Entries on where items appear
BEGIN

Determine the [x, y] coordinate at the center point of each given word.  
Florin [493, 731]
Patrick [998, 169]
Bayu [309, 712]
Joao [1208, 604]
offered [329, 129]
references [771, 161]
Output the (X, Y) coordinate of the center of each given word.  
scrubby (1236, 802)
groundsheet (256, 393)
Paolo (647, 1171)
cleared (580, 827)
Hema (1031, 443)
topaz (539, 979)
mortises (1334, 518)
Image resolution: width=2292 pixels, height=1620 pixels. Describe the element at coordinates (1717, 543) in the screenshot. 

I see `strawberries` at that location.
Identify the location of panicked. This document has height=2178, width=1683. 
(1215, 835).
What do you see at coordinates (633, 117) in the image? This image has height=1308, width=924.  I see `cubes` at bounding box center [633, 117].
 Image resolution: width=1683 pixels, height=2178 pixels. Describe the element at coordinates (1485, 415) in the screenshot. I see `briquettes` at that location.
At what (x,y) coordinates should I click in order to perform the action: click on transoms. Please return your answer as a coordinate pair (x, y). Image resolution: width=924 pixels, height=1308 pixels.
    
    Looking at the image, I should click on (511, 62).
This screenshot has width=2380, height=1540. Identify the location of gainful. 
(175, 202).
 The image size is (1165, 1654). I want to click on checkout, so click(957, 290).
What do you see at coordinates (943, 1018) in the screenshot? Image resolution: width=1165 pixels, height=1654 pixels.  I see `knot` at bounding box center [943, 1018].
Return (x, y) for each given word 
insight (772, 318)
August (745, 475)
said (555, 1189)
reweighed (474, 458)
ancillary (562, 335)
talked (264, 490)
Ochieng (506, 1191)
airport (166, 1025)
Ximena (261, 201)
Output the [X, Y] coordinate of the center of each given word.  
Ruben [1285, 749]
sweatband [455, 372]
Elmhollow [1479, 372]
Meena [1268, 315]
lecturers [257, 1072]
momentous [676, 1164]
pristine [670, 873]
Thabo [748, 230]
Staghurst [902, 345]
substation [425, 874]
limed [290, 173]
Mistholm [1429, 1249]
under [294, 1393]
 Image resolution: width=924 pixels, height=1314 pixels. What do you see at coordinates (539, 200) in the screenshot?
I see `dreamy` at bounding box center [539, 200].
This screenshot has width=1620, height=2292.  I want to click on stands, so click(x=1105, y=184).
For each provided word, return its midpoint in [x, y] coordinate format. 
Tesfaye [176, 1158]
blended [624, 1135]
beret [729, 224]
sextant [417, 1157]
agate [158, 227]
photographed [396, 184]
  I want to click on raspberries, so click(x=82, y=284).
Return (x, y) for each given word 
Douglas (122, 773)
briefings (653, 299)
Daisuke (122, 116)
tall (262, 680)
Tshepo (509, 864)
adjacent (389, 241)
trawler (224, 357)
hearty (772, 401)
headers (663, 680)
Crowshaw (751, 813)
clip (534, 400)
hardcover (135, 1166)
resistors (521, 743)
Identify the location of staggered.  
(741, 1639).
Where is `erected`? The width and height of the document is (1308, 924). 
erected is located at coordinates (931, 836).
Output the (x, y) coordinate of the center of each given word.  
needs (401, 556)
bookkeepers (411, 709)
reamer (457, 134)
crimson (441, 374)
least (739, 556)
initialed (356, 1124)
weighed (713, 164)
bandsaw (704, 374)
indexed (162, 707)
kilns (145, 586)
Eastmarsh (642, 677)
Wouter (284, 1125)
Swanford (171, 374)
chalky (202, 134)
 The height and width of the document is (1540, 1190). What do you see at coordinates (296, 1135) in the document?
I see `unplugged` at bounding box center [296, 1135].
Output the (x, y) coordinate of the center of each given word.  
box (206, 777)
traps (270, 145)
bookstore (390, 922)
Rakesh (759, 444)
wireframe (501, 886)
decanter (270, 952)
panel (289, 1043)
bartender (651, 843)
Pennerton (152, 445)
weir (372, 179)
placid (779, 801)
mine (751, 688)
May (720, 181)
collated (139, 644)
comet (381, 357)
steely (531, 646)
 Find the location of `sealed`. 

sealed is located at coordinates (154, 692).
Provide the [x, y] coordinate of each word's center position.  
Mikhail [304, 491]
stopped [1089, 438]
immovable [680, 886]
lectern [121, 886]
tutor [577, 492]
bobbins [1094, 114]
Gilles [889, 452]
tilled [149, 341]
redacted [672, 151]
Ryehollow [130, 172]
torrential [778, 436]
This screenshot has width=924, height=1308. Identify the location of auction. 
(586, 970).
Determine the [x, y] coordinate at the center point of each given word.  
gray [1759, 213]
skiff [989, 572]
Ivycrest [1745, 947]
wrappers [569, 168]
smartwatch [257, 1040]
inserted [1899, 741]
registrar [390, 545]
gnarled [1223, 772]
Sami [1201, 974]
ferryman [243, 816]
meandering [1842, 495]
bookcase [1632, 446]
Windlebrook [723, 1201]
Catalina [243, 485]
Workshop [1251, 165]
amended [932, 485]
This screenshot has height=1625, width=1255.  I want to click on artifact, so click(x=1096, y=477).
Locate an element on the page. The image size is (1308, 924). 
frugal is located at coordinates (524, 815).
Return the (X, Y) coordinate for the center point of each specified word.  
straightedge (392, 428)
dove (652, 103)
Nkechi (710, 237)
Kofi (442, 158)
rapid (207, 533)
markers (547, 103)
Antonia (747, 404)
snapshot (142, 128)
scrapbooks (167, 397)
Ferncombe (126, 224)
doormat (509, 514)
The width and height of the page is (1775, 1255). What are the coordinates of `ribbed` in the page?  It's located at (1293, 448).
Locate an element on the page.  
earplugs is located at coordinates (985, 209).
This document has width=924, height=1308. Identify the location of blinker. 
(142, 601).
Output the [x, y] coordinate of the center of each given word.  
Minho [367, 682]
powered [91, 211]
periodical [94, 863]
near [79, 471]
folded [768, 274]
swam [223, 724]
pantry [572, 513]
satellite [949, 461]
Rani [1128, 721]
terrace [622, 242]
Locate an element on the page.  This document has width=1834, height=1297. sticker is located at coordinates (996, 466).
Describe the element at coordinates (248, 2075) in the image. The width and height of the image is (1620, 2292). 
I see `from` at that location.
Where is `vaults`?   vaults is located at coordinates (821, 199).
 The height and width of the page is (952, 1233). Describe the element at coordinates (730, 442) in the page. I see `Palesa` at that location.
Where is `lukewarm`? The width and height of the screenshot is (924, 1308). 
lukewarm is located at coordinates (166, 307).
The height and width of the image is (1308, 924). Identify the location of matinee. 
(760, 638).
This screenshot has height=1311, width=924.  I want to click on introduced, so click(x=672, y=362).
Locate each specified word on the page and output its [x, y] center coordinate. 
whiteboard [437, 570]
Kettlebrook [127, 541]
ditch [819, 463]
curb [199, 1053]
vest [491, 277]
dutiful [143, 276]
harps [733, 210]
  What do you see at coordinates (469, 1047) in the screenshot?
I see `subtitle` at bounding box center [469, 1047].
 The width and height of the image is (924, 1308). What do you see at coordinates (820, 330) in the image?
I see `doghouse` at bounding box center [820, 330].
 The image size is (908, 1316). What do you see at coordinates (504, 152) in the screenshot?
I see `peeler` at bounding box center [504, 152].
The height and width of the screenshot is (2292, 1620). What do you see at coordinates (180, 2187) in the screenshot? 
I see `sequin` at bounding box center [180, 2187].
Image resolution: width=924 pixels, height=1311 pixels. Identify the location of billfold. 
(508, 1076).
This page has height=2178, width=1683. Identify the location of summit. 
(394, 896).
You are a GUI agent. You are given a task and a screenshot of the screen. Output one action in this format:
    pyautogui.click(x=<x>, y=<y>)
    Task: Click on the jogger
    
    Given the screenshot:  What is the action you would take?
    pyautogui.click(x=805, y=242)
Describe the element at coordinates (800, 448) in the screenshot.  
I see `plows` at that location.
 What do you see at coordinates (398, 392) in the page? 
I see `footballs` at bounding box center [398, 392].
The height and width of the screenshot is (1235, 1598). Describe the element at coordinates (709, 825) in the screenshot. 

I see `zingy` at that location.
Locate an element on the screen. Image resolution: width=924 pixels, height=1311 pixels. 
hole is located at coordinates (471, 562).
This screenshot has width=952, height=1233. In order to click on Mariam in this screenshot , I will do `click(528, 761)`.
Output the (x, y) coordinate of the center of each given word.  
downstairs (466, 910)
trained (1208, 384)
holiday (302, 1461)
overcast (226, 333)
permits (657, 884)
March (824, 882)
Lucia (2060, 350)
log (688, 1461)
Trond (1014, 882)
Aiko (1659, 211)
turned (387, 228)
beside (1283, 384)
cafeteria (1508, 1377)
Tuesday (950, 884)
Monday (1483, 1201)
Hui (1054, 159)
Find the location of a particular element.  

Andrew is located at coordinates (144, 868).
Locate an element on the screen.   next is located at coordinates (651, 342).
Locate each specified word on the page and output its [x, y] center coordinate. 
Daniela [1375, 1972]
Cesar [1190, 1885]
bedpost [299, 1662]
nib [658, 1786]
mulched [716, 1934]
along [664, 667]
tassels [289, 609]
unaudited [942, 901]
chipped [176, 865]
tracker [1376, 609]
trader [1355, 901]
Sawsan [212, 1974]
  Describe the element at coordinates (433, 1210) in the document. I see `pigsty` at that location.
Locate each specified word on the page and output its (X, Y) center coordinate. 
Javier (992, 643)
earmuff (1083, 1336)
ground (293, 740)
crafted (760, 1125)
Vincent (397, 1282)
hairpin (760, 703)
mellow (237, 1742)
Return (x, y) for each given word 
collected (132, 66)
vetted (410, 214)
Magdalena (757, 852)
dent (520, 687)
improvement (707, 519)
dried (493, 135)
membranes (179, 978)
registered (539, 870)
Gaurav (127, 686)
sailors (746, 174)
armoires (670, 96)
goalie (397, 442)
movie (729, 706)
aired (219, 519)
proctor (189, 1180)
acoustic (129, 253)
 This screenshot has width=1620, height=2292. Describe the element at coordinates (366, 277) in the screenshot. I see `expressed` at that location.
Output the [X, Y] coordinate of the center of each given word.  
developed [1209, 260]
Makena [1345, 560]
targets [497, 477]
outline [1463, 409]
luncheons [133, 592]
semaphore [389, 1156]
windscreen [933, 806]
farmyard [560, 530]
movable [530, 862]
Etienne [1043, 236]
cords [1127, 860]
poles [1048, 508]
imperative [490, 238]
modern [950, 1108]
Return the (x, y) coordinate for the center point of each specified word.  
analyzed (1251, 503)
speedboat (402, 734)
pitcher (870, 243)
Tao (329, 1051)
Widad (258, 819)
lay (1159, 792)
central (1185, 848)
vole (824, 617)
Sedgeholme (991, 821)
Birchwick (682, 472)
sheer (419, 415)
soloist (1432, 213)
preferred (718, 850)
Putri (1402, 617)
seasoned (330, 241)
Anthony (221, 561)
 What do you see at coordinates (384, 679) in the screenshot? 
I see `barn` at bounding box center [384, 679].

END

Written request — Copy out, character for character, the lines starting with the one that contains "holiday (302, 1461)" and ending with the one that contains "Gaurav (127, 686)", including both of those lines.

Completed task —
holiday (302, 1461)
overcast (226, 333)
permits (657, 884)
March (824, 882)
Lucia (2060, 350)
log (688, 1461)
Trond (1014, 882)
Aiko (1659, 211)
turned (387, 228)
beside (1283, 384)
cafeteria (1508, 1377)
Tuesday (950, 884)
Monday (1483, 1201)
Hui (1054, 159)
Find the location of a particular element.  

Andrew is located at coordinates (144, 868).
Locate an element on the screen.   next is located at coordinates (651, 342).
Locate each specified word on the page and output its [x, y] center coordinate. 
Daniela [1375, 1972]
Cesar [1190, 1885]
bedpost [299, 1662]
nib [658, 1786]
mulched [716, 1934]
along [664, 667]
tassels [289, 609]
unaudited [942, 901]
chipped [176, 865]
tracker [1376, 609]
trader [1355, 901]
Sawsan [212, 1974]
  Describe the element at coordinates (433, 1210) in the document. I see `pigsty` at that location.
Locate each specified word on the page and output its (X, Y) center coordinate. 
Javier (992, 643)
earmuff (1083, 1336)
ground (293, 740)
crafted (760, 1125)
Vincent (397, 1282)
hairpin (760, 703)
mellow (237, 1742)
Return (x, y) for each given word 
collected (132, 66)
vetted (410, 214)
Magdalena (757, 852)
dent (520, 687)
improvement (707, 519)
dried (493, 135)
membranes (179, 978)
registered (539, 870)
Gaurav (127, 686)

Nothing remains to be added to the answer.